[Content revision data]
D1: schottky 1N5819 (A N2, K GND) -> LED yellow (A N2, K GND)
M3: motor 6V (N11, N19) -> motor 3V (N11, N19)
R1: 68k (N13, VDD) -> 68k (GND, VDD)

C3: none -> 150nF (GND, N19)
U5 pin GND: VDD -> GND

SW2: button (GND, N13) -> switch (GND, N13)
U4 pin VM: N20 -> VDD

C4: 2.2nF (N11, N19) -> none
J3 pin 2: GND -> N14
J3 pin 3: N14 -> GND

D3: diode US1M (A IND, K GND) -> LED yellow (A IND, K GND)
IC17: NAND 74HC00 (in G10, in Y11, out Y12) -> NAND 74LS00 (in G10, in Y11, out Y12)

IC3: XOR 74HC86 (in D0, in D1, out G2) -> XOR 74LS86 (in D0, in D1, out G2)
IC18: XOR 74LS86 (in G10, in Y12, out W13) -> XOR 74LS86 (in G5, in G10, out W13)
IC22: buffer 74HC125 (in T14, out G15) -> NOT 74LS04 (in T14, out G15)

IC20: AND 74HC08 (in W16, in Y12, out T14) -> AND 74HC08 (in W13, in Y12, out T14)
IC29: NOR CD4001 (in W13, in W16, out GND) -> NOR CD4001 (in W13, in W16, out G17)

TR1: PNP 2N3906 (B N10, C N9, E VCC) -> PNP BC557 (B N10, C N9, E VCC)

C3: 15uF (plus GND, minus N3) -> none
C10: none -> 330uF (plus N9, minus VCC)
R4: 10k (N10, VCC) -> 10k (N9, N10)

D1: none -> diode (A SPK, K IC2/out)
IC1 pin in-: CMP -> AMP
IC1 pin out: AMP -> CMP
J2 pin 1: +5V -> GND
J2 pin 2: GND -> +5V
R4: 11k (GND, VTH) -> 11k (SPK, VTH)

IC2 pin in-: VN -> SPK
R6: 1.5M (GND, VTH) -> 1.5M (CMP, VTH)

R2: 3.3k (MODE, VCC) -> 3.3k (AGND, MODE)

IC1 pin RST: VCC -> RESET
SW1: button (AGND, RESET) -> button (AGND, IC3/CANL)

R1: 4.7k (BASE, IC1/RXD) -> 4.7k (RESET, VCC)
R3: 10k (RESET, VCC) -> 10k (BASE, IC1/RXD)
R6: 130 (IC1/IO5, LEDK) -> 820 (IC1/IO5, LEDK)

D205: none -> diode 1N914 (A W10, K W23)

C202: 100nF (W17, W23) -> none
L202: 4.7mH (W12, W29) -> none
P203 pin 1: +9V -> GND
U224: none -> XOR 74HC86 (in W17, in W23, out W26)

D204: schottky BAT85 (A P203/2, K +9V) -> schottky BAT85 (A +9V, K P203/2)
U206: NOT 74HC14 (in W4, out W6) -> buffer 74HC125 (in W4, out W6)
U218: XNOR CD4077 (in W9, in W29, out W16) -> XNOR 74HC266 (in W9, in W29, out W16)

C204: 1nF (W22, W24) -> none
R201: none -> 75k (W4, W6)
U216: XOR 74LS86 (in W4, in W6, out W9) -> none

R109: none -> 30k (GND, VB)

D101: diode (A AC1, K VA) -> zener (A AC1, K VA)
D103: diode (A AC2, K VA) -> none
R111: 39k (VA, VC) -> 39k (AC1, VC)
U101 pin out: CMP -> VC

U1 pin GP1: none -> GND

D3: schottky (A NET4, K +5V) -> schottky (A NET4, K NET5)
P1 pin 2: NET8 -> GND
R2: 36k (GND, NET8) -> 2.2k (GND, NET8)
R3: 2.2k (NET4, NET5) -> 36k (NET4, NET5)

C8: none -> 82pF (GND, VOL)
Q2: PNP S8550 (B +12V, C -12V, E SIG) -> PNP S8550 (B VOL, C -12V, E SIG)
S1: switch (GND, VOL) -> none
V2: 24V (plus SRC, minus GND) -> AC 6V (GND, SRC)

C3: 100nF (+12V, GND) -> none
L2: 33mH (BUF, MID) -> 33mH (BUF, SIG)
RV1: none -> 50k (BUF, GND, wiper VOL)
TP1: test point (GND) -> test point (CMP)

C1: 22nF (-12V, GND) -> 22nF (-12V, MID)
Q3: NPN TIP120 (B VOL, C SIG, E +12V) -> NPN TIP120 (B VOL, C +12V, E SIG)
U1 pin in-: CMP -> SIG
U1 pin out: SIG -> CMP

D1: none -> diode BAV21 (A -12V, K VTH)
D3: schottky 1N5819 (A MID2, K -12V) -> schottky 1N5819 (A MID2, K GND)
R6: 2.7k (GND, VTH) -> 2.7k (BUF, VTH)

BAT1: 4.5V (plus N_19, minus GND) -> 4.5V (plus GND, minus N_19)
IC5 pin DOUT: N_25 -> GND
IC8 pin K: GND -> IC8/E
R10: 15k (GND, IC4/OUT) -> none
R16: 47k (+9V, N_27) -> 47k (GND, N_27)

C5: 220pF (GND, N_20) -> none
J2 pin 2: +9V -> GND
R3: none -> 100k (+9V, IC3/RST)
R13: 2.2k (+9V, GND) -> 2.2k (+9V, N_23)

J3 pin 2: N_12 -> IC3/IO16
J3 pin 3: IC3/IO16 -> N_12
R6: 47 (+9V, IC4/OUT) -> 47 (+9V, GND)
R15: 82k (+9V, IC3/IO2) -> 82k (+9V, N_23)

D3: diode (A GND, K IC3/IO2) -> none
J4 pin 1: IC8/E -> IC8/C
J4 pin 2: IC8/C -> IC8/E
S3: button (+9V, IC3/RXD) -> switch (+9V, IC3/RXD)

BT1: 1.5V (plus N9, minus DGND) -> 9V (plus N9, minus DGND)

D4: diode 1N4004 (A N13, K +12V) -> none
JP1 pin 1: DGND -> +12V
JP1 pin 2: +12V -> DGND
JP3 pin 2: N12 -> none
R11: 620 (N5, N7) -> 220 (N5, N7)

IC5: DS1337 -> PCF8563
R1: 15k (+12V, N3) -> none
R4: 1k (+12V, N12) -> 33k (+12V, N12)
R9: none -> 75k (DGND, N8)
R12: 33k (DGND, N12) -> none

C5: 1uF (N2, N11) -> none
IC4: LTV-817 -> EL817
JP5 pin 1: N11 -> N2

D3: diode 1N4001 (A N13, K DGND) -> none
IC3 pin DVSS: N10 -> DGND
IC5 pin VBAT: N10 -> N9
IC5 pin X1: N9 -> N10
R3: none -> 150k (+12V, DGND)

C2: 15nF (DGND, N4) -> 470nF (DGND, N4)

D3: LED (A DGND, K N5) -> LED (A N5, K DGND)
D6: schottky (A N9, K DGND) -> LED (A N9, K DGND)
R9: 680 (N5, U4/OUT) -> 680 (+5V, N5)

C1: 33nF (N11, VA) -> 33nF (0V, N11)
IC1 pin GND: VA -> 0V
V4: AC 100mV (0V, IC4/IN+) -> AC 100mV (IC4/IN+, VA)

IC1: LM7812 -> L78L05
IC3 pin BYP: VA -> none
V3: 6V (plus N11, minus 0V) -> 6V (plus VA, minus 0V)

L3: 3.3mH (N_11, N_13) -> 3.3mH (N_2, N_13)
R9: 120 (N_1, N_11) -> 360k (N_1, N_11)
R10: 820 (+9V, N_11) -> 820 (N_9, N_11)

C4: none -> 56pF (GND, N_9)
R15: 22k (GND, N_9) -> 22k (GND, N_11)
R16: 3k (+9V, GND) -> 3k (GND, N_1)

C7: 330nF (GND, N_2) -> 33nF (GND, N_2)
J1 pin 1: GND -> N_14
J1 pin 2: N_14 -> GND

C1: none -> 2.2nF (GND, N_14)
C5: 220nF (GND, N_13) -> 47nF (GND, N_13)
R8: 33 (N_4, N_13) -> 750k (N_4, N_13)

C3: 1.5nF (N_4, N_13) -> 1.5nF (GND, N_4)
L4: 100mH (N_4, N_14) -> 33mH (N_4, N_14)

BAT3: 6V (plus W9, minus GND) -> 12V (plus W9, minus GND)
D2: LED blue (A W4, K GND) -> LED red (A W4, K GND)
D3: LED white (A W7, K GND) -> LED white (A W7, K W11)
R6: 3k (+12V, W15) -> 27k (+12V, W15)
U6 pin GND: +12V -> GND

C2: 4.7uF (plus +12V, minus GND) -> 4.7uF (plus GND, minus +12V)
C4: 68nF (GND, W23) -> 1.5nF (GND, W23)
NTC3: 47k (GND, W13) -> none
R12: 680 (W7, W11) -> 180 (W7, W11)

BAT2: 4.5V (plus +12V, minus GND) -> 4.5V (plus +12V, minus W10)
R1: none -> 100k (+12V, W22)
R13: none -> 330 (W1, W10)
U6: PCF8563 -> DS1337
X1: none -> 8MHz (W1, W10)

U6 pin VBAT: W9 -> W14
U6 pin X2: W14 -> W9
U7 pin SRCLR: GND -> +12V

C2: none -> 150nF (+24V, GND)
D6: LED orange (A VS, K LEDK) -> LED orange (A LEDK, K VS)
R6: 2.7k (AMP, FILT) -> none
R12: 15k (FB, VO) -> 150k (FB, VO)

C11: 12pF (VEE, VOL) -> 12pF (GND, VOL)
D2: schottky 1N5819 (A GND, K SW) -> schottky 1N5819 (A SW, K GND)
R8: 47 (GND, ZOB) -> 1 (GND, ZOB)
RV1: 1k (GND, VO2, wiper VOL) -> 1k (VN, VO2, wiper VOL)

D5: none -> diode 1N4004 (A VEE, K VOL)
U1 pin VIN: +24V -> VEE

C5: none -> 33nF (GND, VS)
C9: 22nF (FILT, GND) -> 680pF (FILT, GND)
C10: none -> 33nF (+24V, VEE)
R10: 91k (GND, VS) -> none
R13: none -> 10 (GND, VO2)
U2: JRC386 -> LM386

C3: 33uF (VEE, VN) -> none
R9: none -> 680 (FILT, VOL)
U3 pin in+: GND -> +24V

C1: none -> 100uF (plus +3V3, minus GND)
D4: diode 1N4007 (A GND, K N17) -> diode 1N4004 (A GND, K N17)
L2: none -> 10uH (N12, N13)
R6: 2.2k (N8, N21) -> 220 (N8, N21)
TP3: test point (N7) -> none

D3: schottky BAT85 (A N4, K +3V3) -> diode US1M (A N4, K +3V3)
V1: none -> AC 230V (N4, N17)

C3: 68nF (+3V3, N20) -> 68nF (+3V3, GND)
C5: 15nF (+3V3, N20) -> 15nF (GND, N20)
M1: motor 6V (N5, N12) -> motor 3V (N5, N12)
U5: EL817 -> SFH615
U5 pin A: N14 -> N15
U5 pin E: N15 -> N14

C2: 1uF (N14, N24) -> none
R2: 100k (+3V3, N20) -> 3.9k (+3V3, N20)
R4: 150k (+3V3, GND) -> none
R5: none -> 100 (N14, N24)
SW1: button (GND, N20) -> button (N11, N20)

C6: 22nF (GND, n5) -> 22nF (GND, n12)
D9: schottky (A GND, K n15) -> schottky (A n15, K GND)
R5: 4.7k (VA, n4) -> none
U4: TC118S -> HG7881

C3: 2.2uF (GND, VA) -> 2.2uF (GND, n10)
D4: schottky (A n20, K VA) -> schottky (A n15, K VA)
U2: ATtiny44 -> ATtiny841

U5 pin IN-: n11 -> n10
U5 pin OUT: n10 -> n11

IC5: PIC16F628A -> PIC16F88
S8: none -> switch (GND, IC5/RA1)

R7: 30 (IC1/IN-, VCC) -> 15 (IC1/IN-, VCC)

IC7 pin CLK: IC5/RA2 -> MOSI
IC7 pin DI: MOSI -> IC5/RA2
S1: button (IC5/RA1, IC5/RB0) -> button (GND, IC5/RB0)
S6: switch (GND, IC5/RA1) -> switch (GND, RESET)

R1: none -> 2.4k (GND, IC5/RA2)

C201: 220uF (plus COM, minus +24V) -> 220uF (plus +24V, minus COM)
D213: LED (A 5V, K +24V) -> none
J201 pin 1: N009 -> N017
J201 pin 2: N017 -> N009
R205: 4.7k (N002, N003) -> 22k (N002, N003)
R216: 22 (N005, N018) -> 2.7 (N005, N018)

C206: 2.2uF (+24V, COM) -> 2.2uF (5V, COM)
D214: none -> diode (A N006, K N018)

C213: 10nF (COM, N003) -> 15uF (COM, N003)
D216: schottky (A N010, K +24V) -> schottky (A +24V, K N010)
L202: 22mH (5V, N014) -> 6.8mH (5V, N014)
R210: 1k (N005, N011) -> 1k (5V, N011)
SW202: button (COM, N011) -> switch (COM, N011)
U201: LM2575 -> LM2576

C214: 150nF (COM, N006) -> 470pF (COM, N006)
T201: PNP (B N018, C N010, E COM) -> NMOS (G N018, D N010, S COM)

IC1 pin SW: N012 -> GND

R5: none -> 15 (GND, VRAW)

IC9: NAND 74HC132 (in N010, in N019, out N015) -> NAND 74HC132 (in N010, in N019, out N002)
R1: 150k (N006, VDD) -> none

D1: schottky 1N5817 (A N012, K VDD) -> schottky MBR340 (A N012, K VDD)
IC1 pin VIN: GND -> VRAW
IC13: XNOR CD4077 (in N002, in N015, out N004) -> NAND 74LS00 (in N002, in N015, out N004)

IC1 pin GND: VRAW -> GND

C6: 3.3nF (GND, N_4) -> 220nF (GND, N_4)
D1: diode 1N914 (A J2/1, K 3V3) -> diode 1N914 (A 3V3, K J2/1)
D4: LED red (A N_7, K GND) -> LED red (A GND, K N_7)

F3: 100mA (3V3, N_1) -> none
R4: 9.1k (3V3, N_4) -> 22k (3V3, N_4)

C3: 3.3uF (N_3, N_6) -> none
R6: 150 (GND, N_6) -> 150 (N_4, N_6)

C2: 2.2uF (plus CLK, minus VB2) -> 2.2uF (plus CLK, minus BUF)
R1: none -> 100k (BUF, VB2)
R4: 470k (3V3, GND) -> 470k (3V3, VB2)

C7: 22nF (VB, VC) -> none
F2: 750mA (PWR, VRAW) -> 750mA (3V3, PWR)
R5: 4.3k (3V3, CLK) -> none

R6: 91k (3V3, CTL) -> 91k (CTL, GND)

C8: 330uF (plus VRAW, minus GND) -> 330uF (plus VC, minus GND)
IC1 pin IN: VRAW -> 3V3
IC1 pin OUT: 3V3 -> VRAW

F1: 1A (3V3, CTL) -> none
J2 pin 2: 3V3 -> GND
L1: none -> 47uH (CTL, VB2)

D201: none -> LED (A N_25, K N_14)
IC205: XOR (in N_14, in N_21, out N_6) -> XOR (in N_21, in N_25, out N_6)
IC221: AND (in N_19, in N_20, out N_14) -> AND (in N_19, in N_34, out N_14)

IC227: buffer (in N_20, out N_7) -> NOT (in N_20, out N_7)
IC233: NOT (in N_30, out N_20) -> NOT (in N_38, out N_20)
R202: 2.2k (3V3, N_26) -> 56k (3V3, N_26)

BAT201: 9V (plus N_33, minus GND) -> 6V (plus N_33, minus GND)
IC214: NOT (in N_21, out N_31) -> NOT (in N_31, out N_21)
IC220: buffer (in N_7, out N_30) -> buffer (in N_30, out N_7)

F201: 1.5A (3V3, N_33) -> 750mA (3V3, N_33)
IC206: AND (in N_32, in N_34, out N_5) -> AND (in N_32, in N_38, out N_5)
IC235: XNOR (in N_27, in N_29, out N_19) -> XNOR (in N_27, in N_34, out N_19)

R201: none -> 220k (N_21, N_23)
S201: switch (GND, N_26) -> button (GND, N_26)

#### EXERCISE DIRECTIONS:
The output should be exactly the lines above from the line containing "R6: 2.2k (N8, N21) -> 220 (N8, N21)" to the line containing "D4: schottky (A", inclusive, with no other lines.

#### PROBLEM SOLUTION:
R6: 2.2k (N8, N21) -> 220 (N8, N21)
TP3: test point (N7) -> none

D3: schottky BAT85 (A N4, K +3V3) -> diode US1M (A N4, K +3V3)
V1: none -> AC 230V (N4, N17)

C3: 68nF (+3V3, N20) -> 68nF (+3V3, GND)
C5: 15nF (+3V3, N20) -> 15nF (GND, N20)
M1: motor 6V (N5, N12) -> motor 3V (N5, N12)
U5: EL817 -> SFH615
U5 pin A: N14 -> N15
U5 pin E: N15 -> N14

C2: 1uF (N14, N24) -> none
R2: 100k (+3V3, N20) -> 3.9k (+3V3, N20)
R4: 150k (+3V3, GND) -> none
R5: none -> 100 (N14, N24)
SW1: button (GND, N20) -> button (N11, N20)

C6: 22nF (GND, n5) -> 22nF (GND, n12)
D9: schottky (A GND, K n15) -> schottky (A n15, K GND)
R5: 4.7k (VA, n4) -> none
U4: TC118S -> HG7881

C3: 2.2uF (GND, VA) -> 2.2uF (GND, n10)
D4: schottky (A n20, K VA) -> schottky (A n15, K VA)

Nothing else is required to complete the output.